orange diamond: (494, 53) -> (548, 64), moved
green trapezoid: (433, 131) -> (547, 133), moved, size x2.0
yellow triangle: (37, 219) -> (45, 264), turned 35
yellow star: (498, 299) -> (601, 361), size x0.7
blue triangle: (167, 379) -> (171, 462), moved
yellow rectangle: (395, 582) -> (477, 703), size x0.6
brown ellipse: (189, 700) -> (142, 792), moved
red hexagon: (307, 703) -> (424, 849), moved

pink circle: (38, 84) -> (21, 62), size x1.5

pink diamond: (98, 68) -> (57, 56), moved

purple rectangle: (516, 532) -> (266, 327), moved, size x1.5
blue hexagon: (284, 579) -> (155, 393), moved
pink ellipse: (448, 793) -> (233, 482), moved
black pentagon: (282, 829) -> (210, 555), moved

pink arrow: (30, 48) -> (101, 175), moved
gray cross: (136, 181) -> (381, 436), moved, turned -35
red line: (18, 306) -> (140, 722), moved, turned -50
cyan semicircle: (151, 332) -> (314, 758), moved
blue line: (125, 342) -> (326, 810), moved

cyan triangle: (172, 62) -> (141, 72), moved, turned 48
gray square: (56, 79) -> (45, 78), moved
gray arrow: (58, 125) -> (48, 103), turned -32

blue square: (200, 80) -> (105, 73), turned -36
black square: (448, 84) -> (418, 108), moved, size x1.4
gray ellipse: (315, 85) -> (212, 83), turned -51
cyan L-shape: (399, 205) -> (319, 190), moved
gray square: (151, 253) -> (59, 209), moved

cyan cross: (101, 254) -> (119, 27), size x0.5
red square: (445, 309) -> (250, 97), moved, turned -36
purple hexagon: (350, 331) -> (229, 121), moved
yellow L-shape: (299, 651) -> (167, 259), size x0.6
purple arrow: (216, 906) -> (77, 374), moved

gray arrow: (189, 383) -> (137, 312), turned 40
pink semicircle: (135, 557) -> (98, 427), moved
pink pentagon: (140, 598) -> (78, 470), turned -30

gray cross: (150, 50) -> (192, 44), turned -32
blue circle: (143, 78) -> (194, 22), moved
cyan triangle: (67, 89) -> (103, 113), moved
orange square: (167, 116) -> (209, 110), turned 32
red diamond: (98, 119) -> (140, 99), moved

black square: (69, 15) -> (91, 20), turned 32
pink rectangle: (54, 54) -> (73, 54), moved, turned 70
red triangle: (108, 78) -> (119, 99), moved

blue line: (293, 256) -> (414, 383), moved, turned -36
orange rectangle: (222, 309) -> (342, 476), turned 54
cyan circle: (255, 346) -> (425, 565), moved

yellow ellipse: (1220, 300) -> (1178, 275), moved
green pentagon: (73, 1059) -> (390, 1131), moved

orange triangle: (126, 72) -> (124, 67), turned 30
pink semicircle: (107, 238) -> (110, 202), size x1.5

→ **ASSIGNED TASK**
Gather each line from the listing above that holds "square".

→ **PROBLEM SOLUTION**
gray square: (56, 79) -> (45, 78), moved
blue square: (200, 80) -> (105, 73), turned -36
black square: (448, 84) -> (418, 108), moved, size x1.4
gray square: (151, 253) -> (59, 209), moved
red square: (445, 309) -> (250, 97), moved, turned -36
orange square: (167, 116) -> (209, 110), turned 32
black square: (69, 15) -> (91, 20), turned 32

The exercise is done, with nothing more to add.